▶ **Try it**
All lines after the one containing "Ornex Mail: [515,289,743,431]", together with that line itself, should be written out exactly, down to the last line of the entries below.

(Coordinate change listings)
*** Block opens ***
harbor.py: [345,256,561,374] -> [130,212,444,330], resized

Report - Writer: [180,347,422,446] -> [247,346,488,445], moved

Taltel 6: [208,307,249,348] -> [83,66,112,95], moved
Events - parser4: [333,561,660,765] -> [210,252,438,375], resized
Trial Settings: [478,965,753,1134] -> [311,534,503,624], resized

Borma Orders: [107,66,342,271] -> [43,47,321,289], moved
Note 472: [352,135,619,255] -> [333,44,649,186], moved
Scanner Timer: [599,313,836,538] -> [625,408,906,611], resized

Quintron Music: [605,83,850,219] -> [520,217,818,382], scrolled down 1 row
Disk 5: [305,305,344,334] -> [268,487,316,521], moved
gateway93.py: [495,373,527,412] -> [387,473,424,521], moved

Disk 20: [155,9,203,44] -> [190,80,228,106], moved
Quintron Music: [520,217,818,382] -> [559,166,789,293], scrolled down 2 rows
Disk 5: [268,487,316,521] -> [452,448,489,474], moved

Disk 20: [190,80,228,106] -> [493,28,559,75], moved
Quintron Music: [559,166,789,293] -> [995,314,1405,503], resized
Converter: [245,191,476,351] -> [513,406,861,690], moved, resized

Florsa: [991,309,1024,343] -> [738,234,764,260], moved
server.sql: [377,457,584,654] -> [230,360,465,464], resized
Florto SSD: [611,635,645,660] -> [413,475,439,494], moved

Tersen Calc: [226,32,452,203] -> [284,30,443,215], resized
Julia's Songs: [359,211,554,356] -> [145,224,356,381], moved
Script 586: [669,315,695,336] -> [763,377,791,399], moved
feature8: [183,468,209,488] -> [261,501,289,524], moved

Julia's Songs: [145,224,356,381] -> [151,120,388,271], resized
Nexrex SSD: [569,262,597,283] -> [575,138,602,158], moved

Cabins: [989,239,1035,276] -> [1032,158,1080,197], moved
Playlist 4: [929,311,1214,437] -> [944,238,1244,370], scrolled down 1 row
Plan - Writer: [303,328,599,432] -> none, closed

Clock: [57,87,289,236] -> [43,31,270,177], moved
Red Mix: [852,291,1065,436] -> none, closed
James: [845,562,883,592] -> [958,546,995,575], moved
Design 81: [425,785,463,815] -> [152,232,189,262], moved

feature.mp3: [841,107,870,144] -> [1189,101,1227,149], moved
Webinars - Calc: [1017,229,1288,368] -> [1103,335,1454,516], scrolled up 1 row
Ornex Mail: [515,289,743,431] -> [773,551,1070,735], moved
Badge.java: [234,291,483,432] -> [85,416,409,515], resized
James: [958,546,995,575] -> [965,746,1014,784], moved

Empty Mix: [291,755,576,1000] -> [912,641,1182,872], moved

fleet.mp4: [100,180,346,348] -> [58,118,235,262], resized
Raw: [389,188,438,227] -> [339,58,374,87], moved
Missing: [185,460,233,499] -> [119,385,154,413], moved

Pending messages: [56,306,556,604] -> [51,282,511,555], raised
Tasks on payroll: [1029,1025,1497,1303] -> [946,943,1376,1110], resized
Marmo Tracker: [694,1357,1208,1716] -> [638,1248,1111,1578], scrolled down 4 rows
*** Block closes ***
▶ **Your response**
Ornex Mail: [515,289,743,431] -> [773,551,1070,735], moved
Badge.java: [234,291,483,432] -> [85,416,409,515], resized
James: [958,546,995,575] -> [965,746,1014,784], moved

Empty Mix: [291,755,576,1000] -> [912,641,1182,872], moved

fleet.mp4: [100,180,346,348] -> [58,118,235,262], resized
Raw: [389,188,438,227] -> [339,58,374,87], moved
Missing: [185,460,233,499] -> [119,385,154,413], moved

Pending messages: [56,306,556,604] -> [51,282,511,555], raised
Tasks on payroll: [1029,1025,1497,1303] -> [946,943,1376,1110], resized
Marmo Tracker: [694,1357,1208,1716] -> [638,1248,1111,1578], scrolled down 4 rows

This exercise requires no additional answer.